> _TASK TO COMPLETE_
The data below contains pictures, which are to be skipped; the lines starting at the line with "red can: 0 -> 2" and ending at the line with "white truck: 5 -> 2" are to be output exactly, both ends included.

> _PROVIDED DATA_

┌──

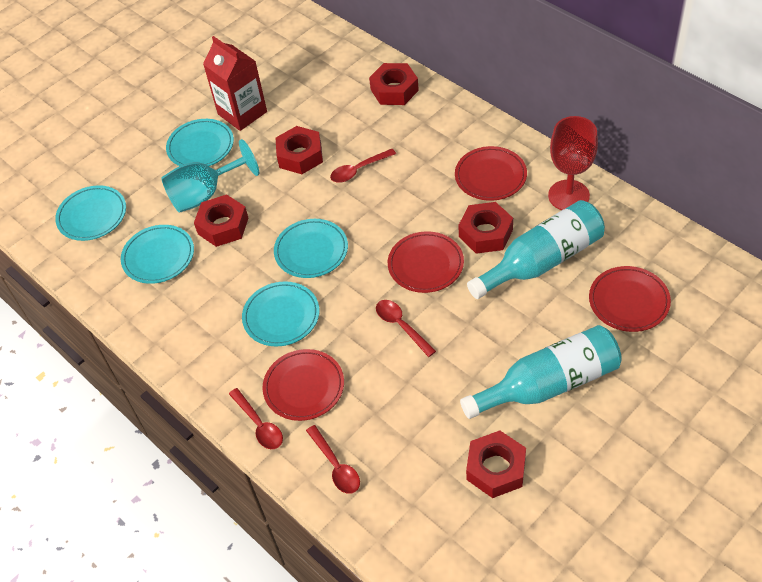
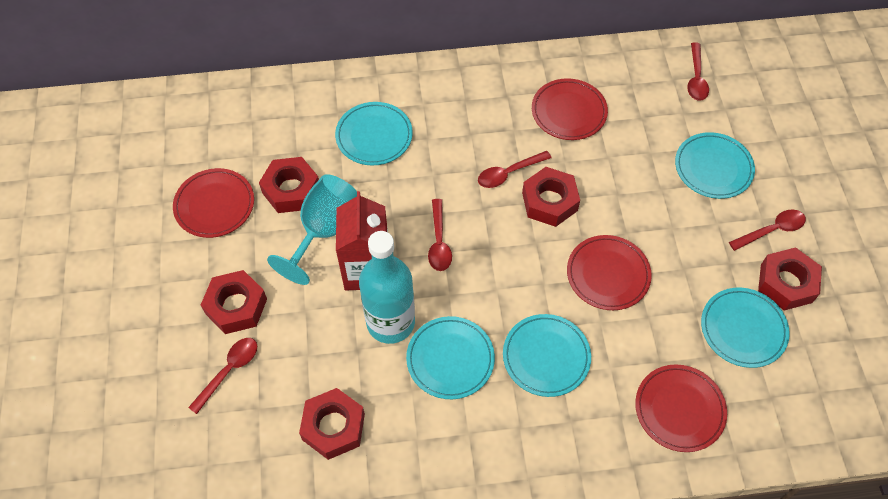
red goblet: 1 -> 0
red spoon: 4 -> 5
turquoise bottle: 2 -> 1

└──
┌──

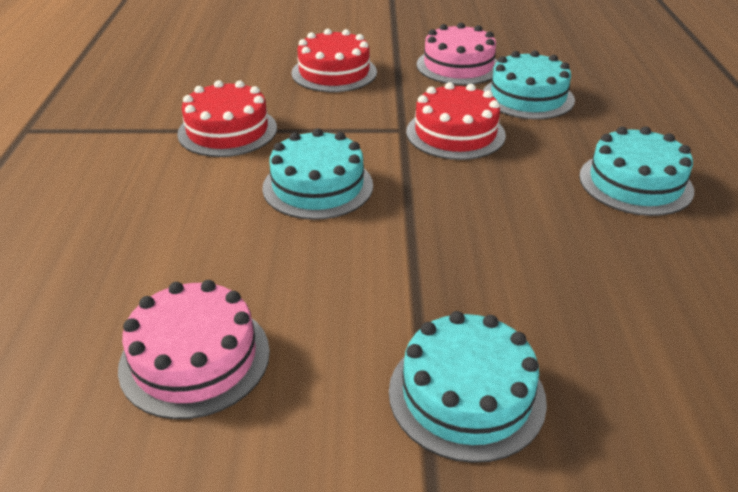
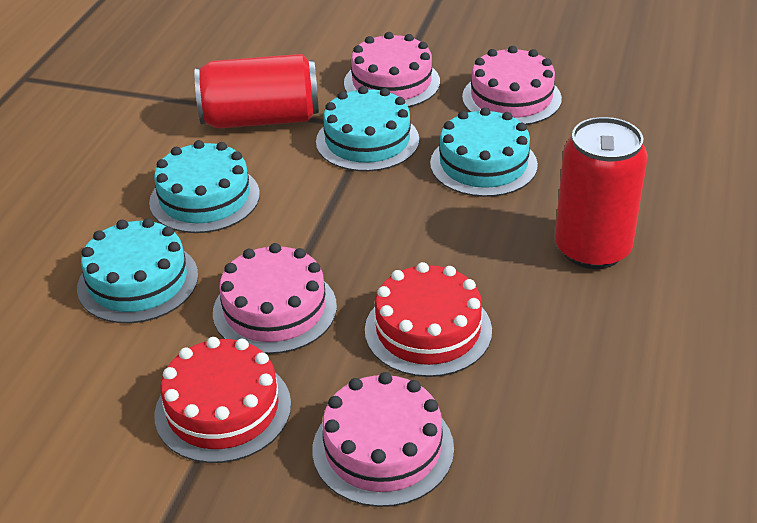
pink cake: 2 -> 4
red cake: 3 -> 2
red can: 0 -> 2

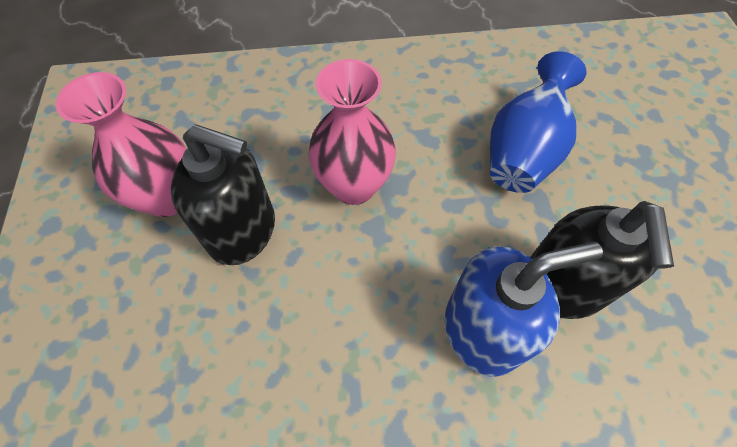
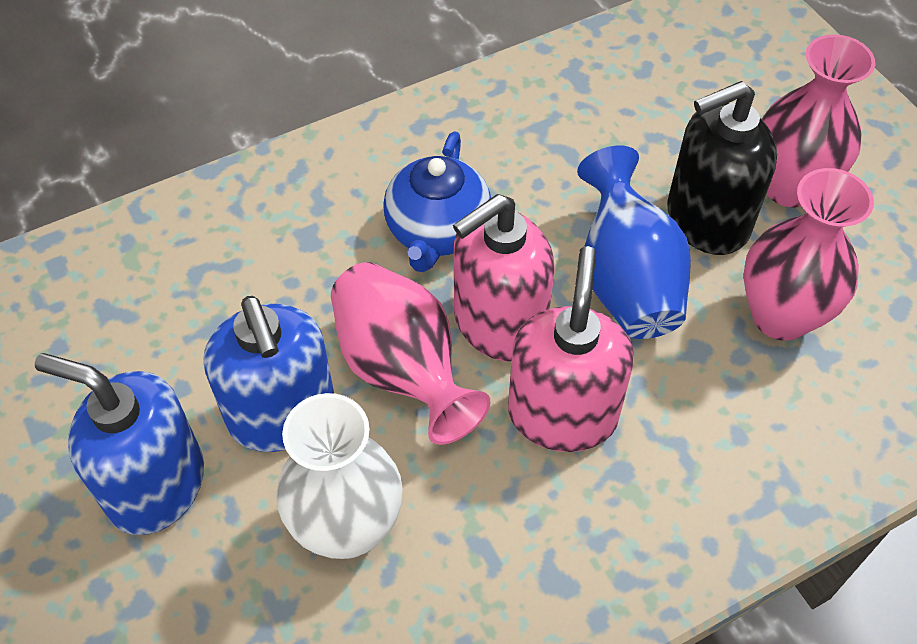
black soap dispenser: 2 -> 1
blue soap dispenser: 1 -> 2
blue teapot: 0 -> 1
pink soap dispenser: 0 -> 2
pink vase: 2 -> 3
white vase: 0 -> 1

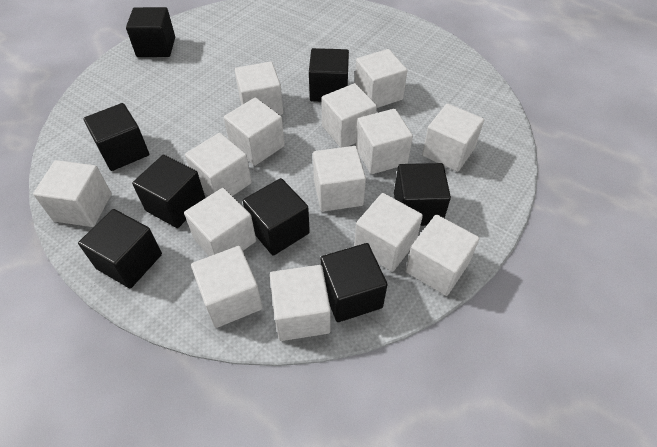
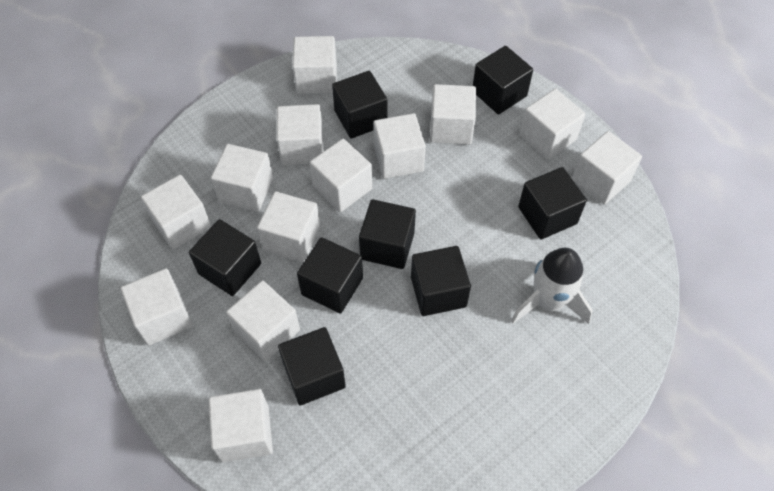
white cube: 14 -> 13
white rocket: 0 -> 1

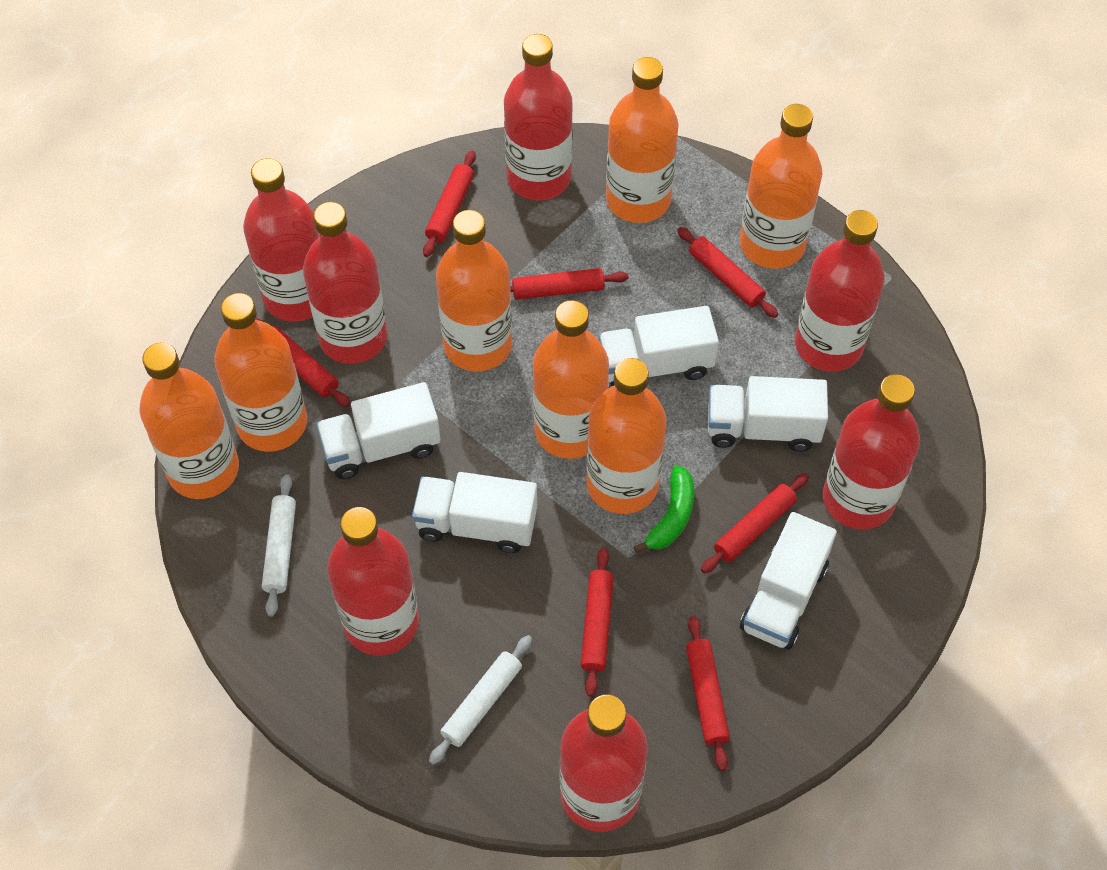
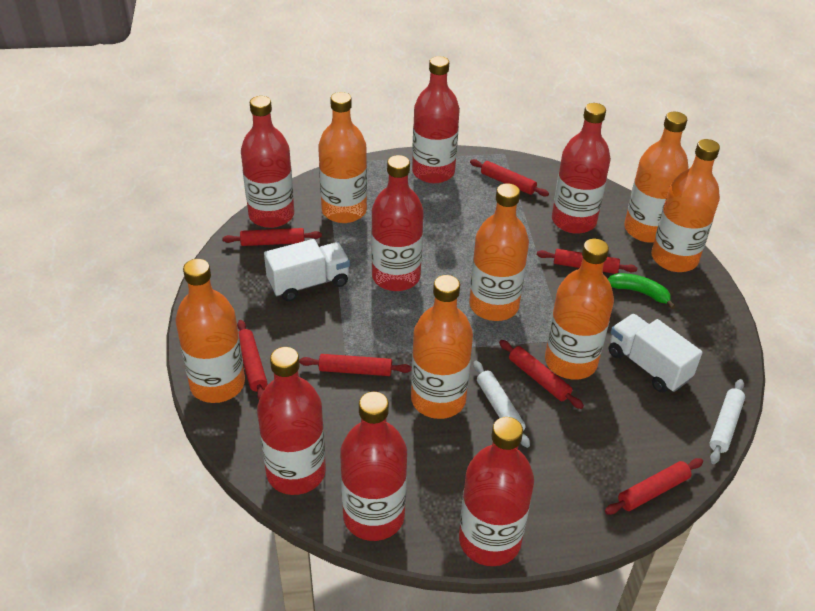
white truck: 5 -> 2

└──

> _SOLUTION BELOW_
red can: 0 -> 2

black soap dispenser: 2 -> 1
blue soap dispenser: 1 -> 2
blue teapot: 0 -> 1
pink soap dispenser: 0 -> 2
pink vase: 2 -> 3
white vase: 0 -> 1

white cube: 14 -> 13
white rocket: 0 -> 1

white truck: 5 -> 2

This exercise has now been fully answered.